## WHAT TO WORK ON
Check every line of the entries for "none", and copy the lines that hold it.

--- DATA RECORDS Enclosed Below ---

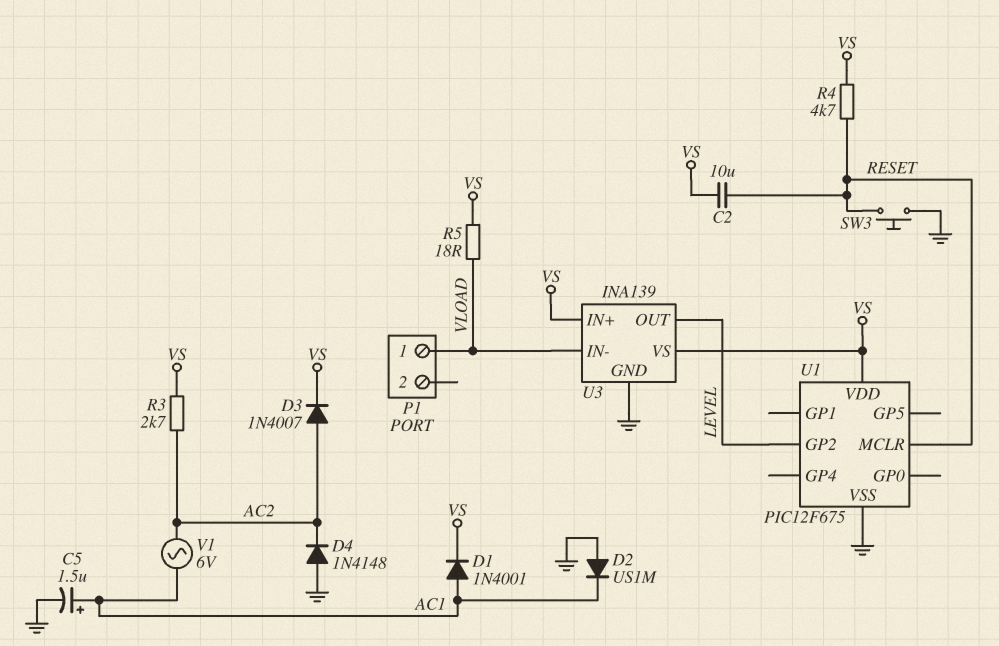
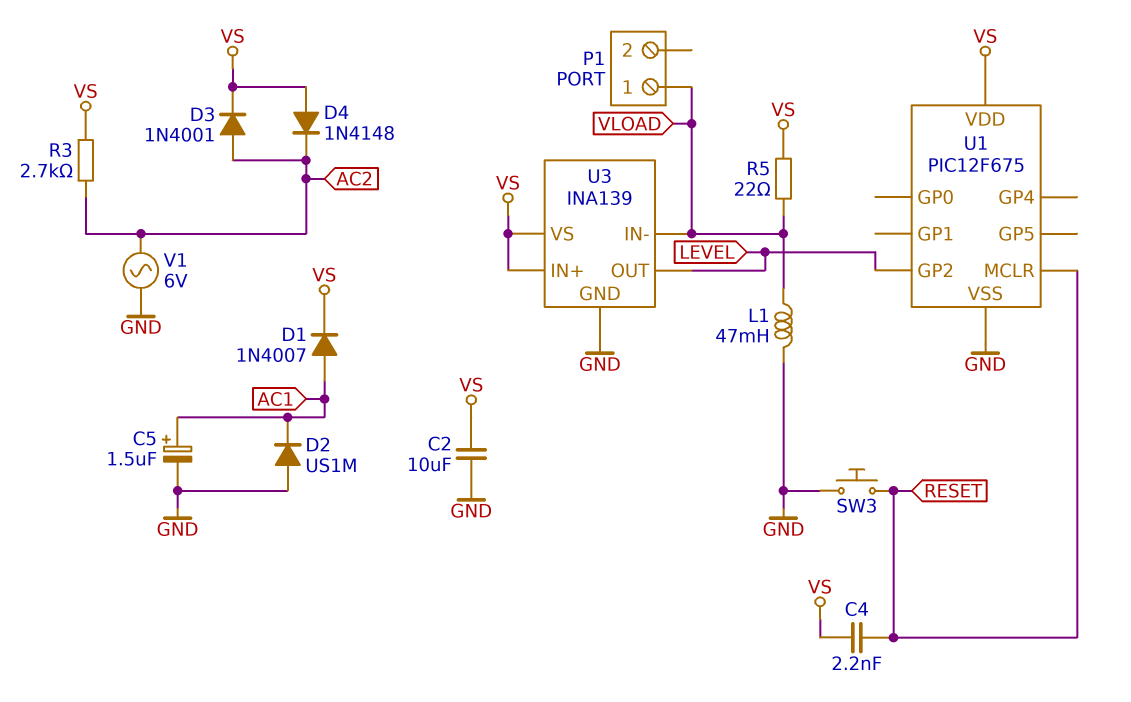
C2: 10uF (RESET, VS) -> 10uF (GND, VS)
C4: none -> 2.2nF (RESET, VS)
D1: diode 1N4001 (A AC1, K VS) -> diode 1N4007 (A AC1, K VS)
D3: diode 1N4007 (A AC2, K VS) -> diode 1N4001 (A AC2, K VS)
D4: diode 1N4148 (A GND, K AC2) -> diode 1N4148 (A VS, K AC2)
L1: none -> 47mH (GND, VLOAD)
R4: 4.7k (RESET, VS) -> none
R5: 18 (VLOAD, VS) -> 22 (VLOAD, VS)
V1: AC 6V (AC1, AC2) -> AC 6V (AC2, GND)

--- End of Enclosed DATA RECORDS ---

## YOUR RESPONSE
C4: none -> 2.2nF (RESET, VS)
L1: none -> 47mH (GND, VLOAD)
R4: 4.7k (RESET, VS) -> none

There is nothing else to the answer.